TASK DIRECTIONS. Filter the records, keeping every line that has the string "side".
--- PROVIDED MATERIAL Enclosed Below ---
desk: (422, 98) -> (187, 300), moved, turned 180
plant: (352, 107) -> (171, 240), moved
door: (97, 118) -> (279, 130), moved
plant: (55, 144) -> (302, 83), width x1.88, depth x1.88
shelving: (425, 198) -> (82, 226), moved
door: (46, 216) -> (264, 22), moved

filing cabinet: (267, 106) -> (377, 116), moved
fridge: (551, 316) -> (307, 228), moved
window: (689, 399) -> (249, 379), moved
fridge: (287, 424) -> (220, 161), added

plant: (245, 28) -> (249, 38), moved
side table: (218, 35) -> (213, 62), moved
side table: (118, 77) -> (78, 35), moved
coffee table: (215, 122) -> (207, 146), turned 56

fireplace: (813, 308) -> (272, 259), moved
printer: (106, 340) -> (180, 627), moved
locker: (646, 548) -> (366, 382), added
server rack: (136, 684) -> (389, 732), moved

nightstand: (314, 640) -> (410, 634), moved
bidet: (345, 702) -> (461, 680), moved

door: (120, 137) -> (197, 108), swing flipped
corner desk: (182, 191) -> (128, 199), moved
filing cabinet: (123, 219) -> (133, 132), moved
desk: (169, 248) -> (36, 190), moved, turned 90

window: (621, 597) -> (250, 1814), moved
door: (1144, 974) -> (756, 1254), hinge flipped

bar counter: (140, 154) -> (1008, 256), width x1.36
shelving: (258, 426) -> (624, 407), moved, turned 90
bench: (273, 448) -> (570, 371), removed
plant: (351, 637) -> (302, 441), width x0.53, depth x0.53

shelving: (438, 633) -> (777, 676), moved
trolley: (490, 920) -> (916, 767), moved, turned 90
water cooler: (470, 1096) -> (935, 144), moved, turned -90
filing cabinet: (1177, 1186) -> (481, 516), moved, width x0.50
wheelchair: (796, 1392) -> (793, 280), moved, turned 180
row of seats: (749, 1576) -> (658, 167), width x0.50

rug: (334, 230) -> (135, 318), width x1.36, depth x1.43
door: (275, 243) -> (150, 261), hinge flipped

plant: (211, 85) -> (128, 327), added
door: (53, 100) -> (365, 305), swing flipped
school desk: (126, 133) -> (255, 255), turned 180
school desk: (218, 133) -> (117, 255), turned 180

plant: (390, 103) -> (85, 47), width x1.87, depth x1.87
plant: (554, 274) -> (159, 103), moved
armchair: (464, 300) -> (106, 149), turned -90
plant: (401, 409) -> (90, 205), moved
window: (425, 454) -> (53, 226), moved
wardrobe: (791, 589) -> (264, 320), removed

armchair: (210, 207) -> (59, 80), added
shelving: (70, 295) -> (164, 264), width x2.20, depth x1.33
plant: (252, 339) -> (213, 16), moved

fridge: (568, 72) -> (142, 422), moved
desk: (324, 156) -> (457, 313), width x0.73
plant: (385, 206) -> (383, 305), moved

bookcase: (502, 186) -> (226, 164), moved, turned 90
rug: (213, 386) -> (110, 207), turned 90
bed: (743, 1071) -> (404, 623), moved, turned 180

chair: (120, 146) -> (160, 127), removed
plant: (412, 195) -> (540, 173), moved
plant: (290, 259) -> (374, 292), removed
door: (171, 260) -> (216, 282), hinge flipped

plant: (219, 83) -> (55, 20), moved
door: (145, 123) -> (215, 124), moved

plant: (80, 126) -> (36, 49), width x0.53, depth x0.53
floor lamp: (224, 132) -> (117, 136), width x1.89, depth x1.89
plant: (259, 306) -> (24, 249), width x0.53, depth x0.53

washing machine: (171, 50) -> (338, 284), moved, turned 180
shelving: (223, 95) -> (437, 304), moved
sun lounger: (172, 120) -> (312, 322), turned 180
--- End of Enclosed PROVIDED MATERIAL ---
PROBLEM SOLUTION.
side table: (218, 35) -> (213, 62), moved
side table: (118, 77) -> (78, 35), moved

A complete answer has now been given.